• Source material
* * *
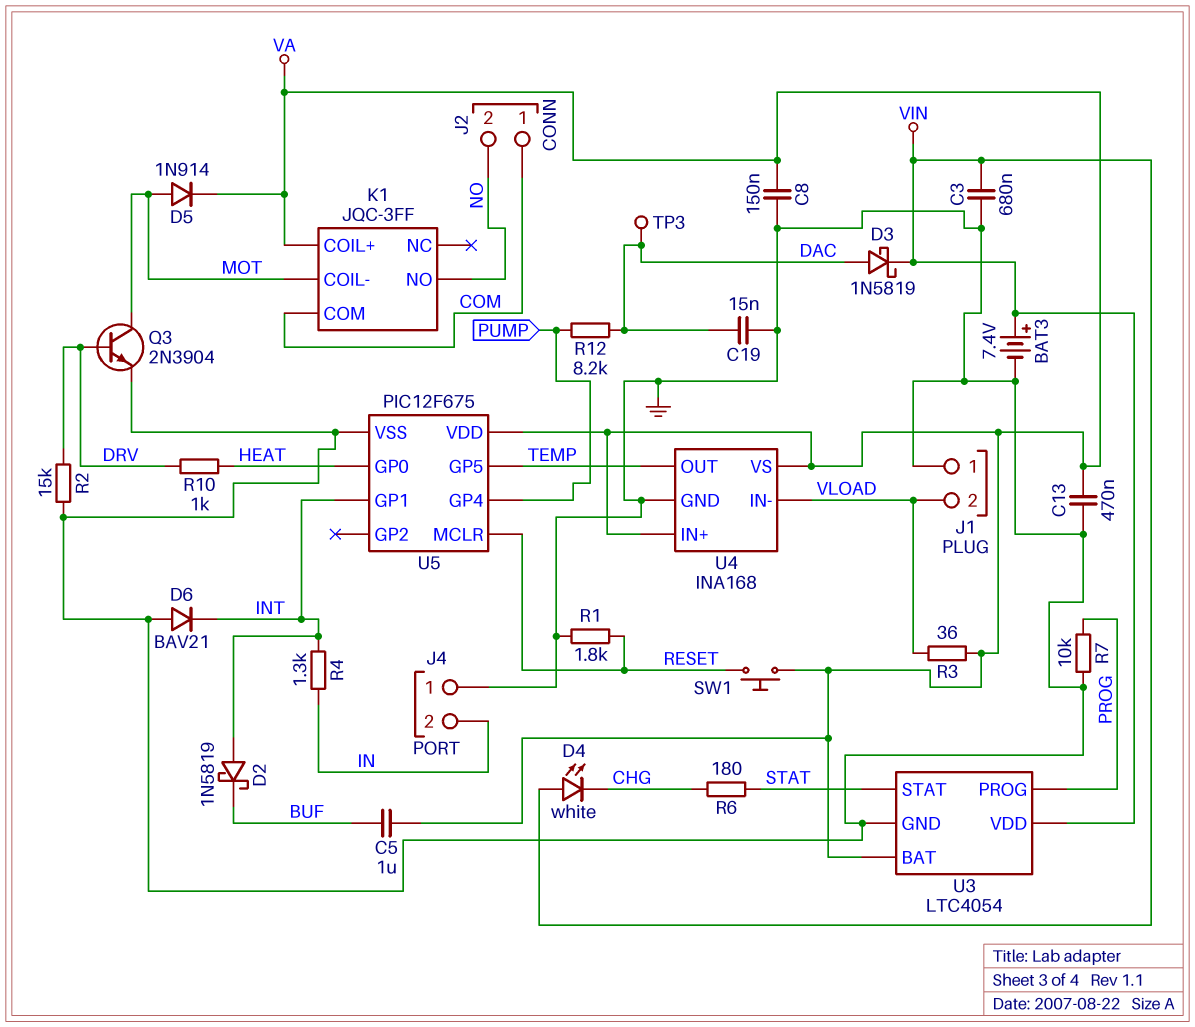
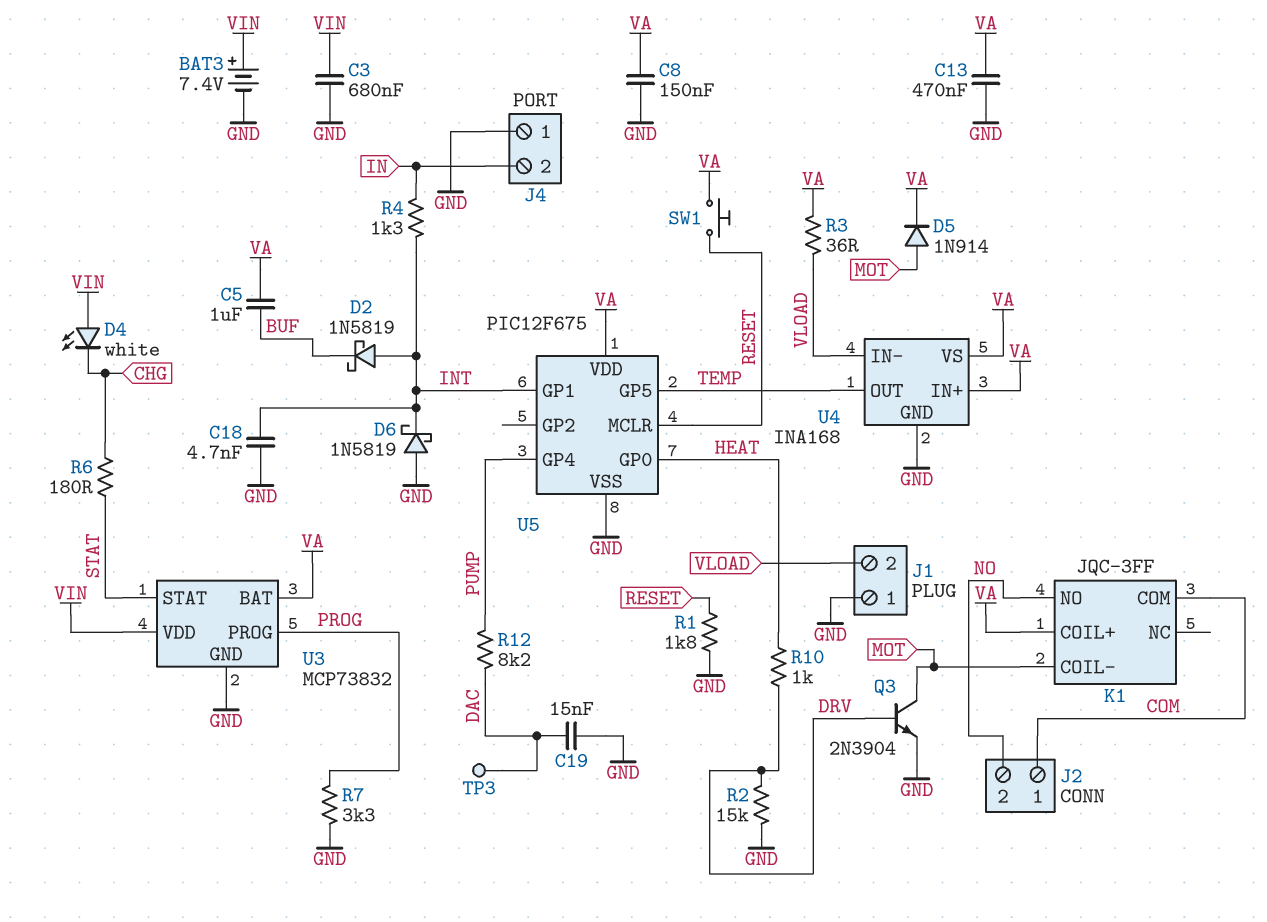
C18: none -> 4.7nF (GND, INT)
D3: schottky 1N5819 (A DAC, K VIN) -> none
D6: diode BAV21 (A GND, K INT) -> schottky 1N5819 (A GND, K INT)
R7: 10k (GND, PROG) -> 3.3k (GND, PROG)
U3: LTC4054 -> MCP73832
* * *
• Task requirements
With the pictures dropped, give every entry above again exactly.

• Answer box
C18: none -> 4.7nF (GND, INT)
D3: schottky 1N5819 (A DAC, K VIN) -> none
D6: diode BAV21 (A GND, K INT) -> schottky 1N5819 (A GND, K INT)
R7: 10k (GND, PROG) -> 3.3k (GND, PROG)
U3: LTC4054 -> MCP73832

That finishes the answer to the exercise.